*** RECORDS TO PROCESS ***

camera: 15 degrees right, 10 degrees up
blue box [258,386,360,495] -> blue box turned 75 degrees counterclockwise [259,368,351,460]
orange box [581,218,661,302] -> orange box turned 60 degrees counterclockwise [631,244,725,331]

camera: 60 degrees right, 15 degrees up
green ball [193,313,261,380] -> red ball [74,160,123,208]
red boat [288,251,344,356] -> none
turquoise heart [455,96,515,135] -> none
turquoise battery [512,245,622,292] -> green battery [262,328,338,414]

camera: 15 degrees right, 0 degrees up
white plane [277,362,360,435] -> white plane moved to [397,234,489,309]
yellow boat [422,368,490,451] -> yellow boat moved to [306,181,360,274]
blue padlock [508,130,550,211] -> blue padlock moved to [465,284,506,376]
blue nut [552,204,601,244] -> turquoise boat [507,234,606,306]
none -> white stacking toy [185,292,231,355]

*** End of RECORDS TO PROCESS ***
*** RECORDS TO PROCESS ***

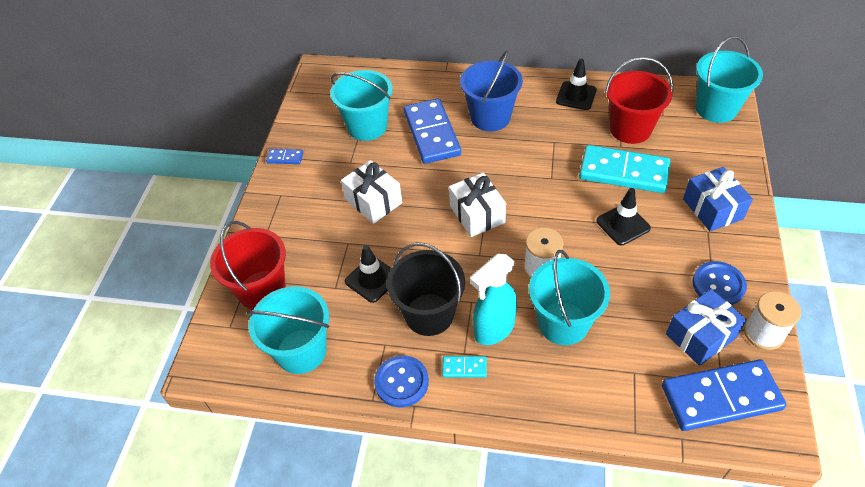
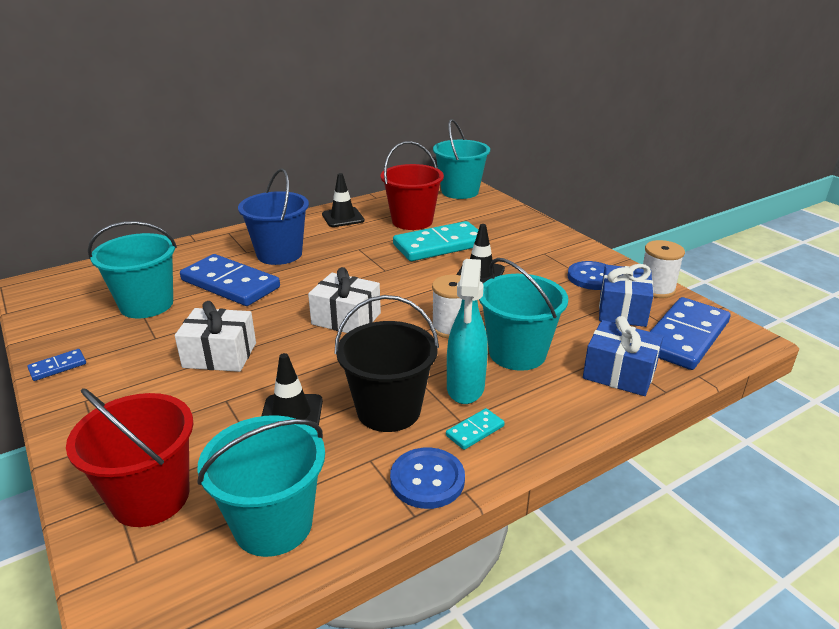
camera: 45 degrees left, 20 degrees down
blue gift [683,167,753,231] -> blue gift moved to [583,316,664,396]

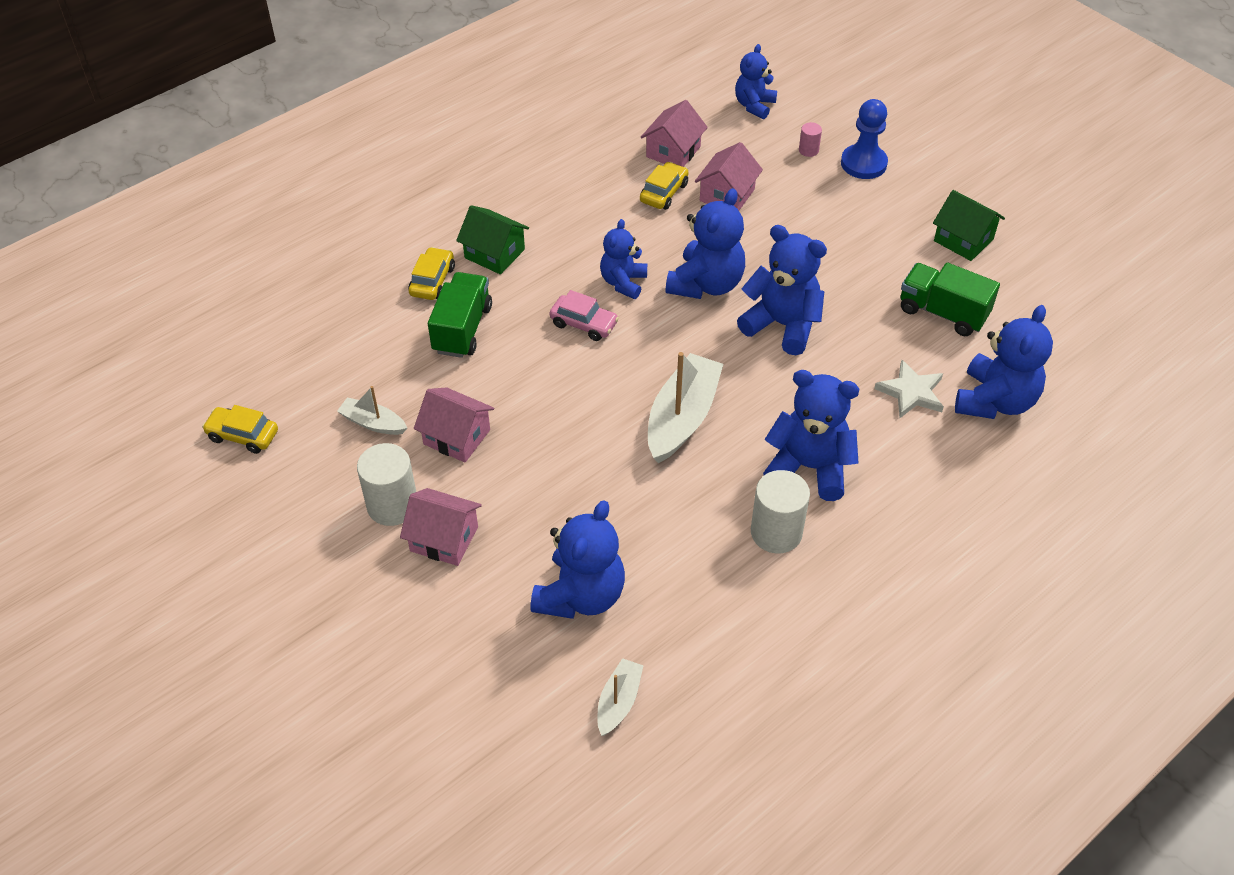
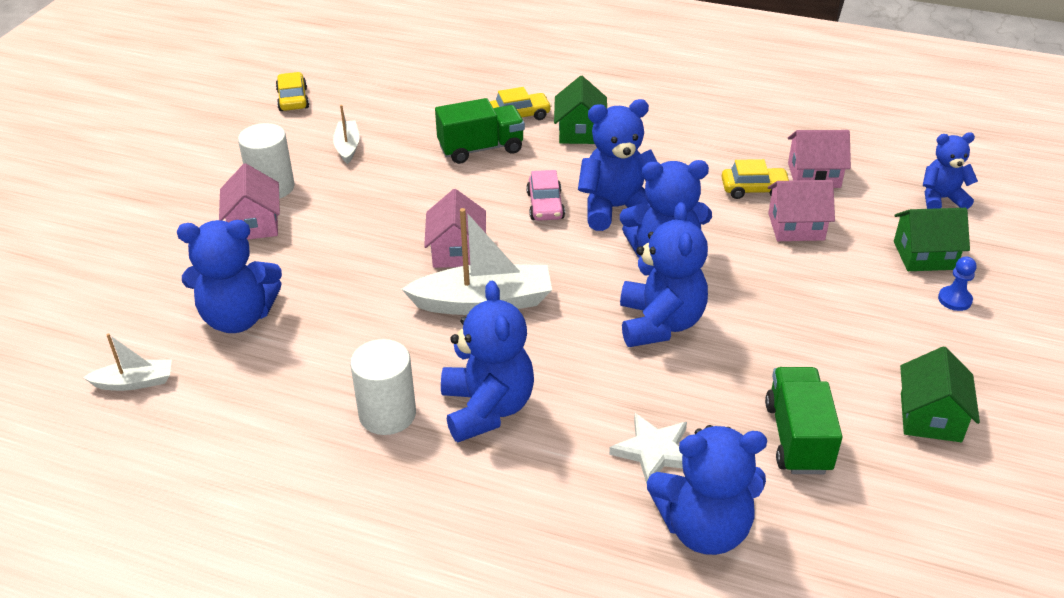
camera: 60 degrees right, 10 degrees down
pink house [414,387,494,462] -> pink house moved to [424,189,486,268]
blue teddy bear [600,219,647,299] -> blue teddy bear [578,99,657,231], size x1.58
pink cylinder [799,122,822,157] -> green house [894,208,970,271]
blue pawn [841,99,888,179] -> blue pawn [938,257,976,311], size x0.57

*** End of RECORDS TO PROCESS ***
*** RECORDS TO PROCESS ***

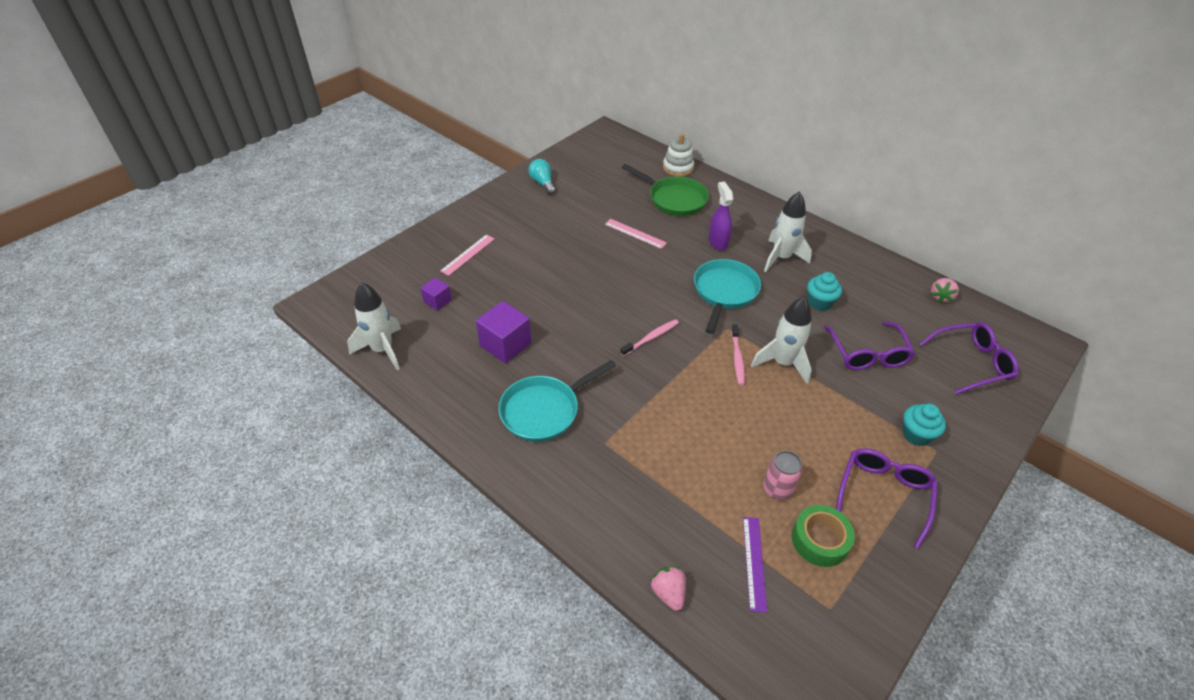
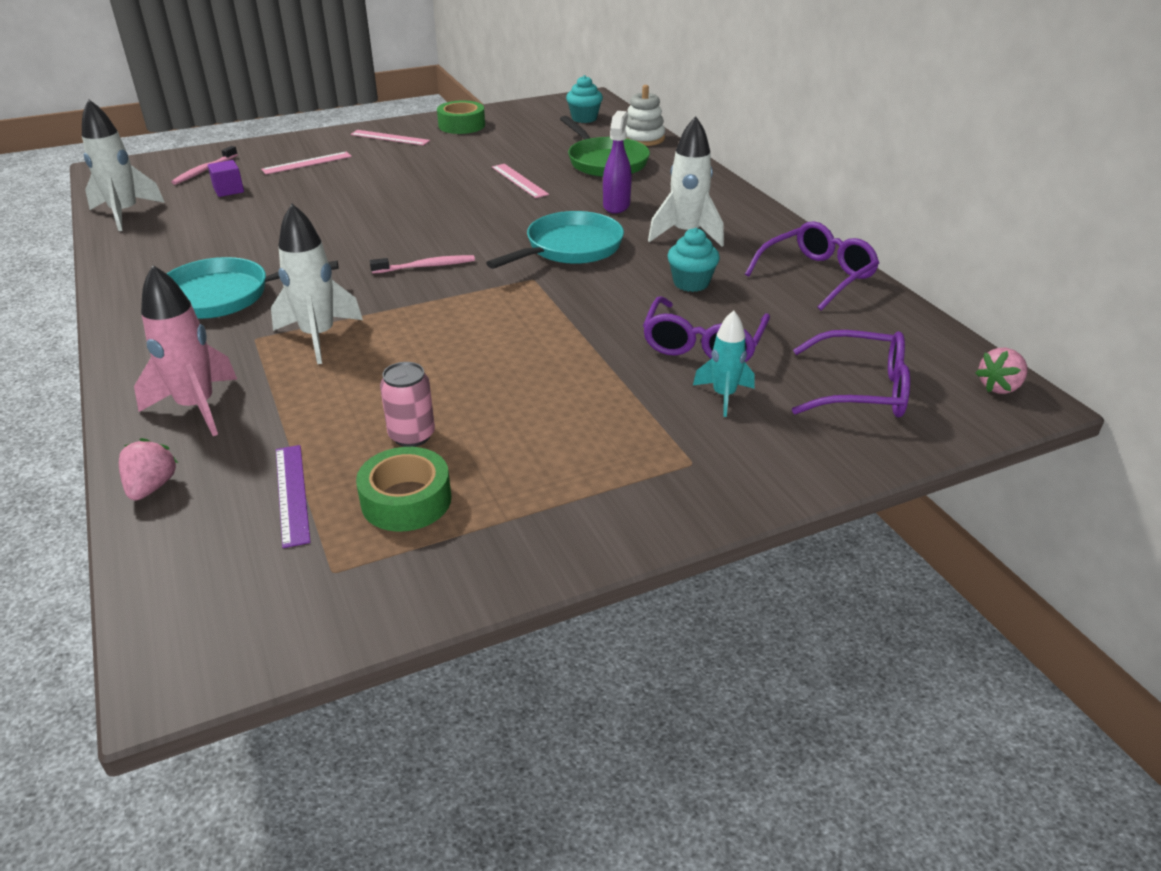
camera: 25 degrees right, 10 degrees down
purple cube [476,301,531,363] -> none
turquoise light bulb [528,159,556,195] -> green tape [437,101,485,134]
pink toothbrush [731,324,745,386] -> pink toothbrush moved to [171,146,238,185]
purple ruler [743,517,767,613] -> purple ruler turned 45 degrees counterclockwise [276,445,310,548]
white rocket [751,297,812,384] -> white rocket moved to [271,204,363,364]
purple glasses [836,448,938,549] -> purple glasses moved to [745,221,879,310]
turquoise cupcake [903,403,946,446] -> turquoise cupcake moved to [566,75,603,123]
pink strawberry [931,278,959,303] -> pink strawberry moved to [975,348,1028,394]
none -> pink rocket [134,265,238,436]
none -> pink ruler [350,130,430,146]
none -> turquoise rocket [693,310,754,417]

*** End of RECORDS TO PROCESS ***

Of all the entries above, repeat only the lines from the line that has "pink toothbrush [731,324,745,386]" to the line that has "purple glasses [836,448,938,549]", both lines included, exactly.

pink toothbrush [731,324,745,386] -> pink toothbrush moved to [171,146,238,185]
purple ruler [743,517,767,613] -> purple ruler turned 45 degrees counterclockwise [276,445,310,548]
white rocket [751,297,812,384] -> white rocket moved to [271,204,363,364]
purple glasses [836,448,938,549] -> purple glasses moved to [745,221,879,310]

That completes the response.